Data:
########################################

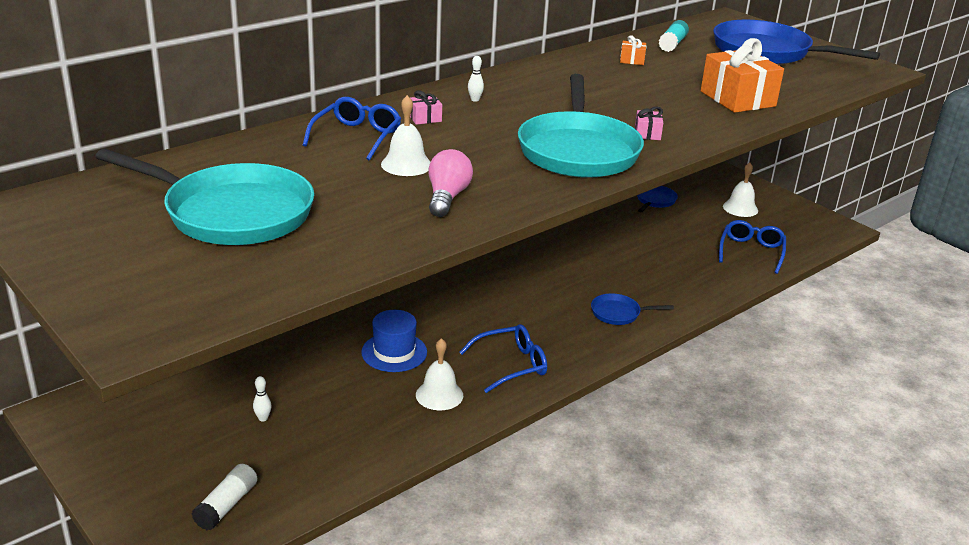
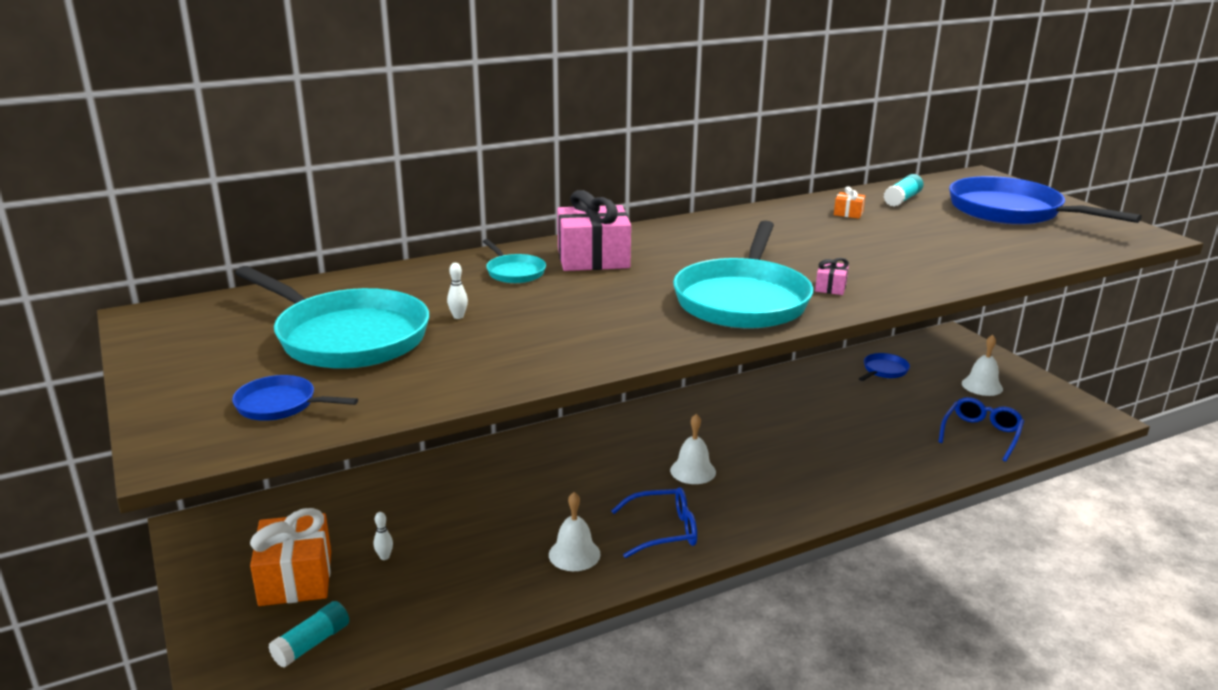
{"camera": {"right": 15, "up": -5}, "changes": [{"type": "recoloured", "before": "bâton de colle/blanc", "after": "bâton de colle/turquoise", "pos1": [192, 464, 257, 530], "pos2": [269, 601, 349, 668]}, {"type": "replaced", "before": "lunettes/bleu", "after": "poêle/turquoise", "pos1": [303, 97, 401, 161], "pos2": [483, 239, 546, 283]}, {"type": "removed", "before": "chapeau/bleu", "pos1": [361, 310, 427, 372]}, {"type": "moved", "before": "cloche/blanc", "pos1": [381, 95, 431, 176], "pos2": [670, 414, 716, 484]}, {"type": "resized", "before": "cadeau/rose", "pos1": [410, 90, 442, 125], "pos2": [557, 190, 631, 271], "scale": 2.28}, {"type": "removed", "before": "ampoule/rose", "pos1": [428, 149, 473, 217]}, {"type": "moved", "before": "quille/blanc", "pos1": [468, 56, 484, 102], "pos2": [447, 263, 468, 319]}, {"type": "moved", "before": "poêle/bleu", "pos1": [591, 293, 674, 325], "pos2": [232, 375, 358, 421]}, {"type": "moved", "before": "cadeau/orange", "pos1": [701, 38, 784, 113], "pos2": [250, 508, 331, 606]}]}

########################################

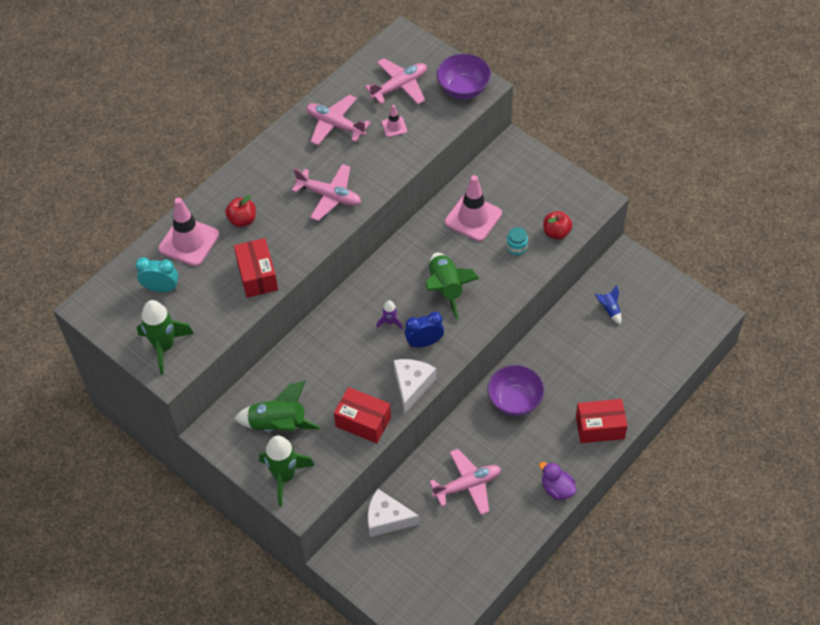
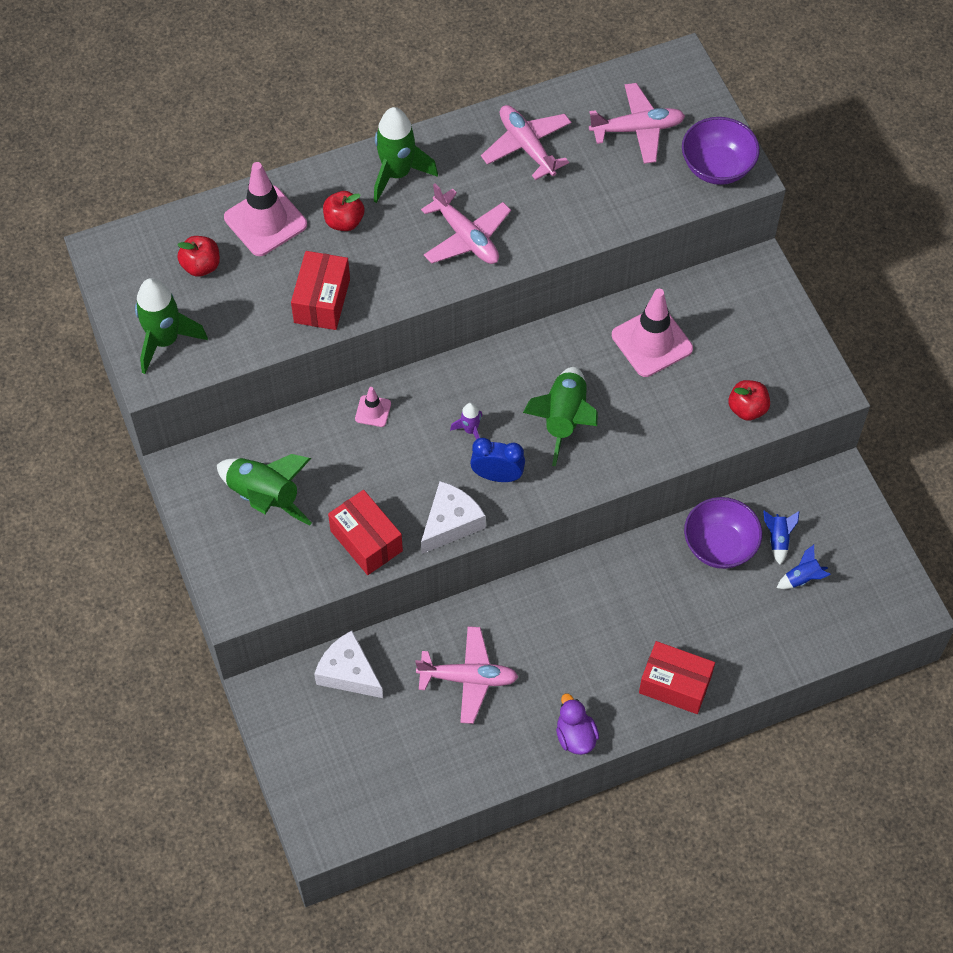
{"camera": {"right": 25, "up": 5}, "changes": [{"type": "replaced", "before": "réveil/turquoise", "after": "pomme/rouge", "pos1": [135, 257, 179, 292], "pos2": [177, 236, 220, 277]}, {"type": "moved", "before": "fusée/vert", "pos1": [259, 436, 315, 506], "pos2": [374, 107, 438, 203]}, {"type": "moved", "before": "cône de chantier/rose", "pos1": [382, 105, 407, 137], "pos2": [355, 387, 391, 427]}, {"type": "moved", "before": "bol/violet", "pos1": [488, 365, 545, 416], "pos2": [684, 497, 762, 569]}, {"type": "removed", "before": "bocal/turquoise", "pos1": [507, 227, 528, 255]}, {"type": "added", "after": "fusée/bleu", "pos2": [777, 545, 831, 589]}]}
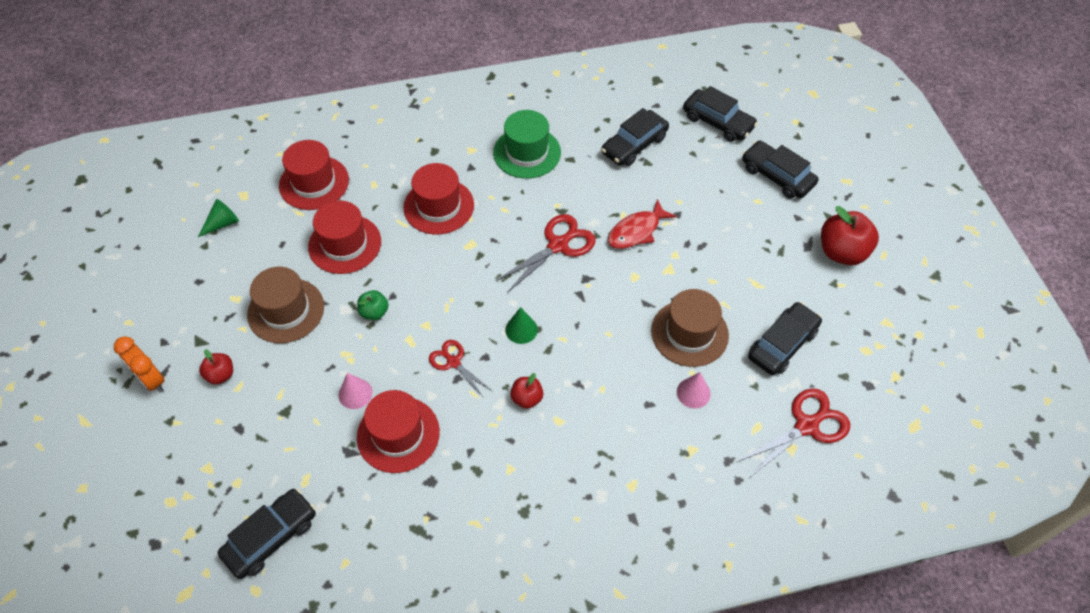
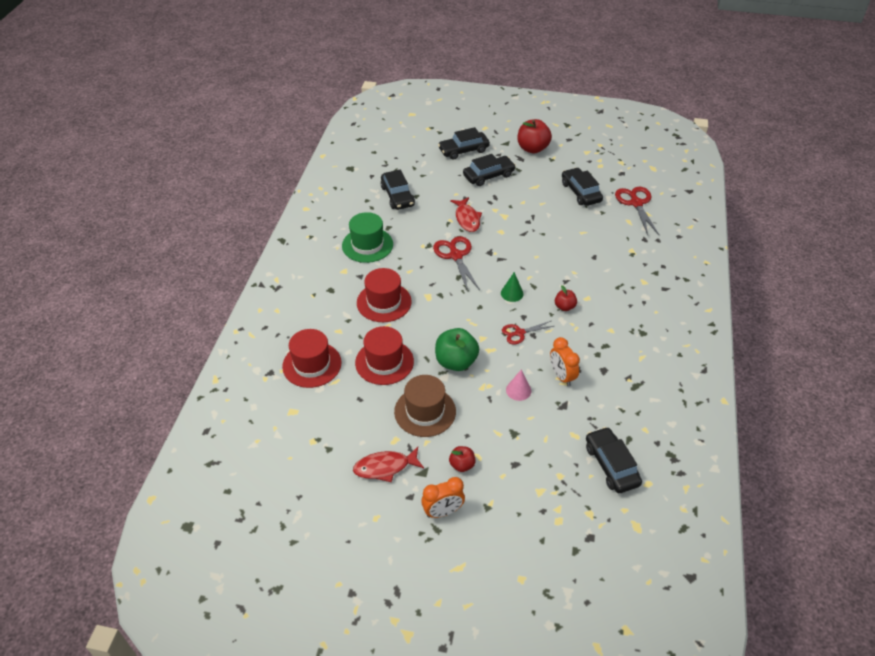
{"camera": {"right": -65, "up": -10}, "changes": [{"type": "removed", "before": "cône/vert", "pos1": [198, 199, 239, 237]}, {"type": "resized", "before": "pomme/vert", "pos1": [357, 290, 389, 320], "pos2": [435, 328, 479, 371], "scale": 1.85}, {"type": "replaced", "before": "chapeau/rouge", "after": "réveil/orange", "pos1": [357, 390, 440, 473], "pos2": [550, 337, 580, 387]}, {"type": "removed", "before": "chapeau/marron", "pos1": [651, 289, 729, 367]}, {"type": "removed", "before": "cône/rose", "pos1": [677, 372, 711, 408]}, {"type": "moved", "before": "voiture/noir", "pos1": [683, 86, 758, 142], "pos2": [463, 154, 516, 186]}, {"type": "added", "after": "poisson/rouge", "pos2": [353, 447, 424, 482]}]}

########################################

Assignment: Wherever the string "rouge" occurs in the records above, copy that line.

Response to the exercise:
{"camera": {"right": 25, "up": 5}, "changes": [{"type": "replaced", "before": "réveil/turquoise", "after": "pomme/rouge", "pos1": [135, 257, 179, 292], "pos2": [177, 236, 220, 277]}, {"type": "moved", "before": "fusée/vert", "pos1": [259, 436, 315, 506], "pos2": [374, 107, 438, 203]}, {"type": "moved", "before": "cône de chantier/rose", "pos1": [382, 105, 407, 137], "pos2": [355, 387, 391, 427]}, {"type": "moved", "before": "bol/violet", "pos1": [488, 365, 545, 416], "pos2": [684, 497, 762, 569]}, {"type": "removed", "before": "bocal/turquoise", "pos1": [507, 227, 528, 255]}, {"type": "added", "after": "fusée/bleu", "pos2": [777, 545, 831, 589]}]}
{"camera": {"right": -65, "up": -10}, "changes": [{"type": "removed", "before": "cône/vert", "pos1": [198, 199, 239, 237]}, {"type": "resized", "before": "pomme/vert", "pos1": [357, 290, 389, 320], "pos2": [435, 328, 479, 371], "scale": 1.85}, {"type": "replaced", "before": "chapeau/rouge", "after": "réveil/orange", "pos1": [357, 390, 440, 473], "pos2": [550, 337, 580, 387]}, {"type": "removed", "before": "chapeau/marron", "pos1": [651, 289, 729, 367]}, {"type": "removed", "before": "cône/rose", "pos1": [677, 372, 711, 408]}, {"type": "moved", "before": "voiture/noir", "pos1": [683, 86, 758, 142], "pos2": [463, 154, 516, 186]}, {"type": "added", "after": "poisson/rouge", "pos2": [353, 447, 424, 482]}]}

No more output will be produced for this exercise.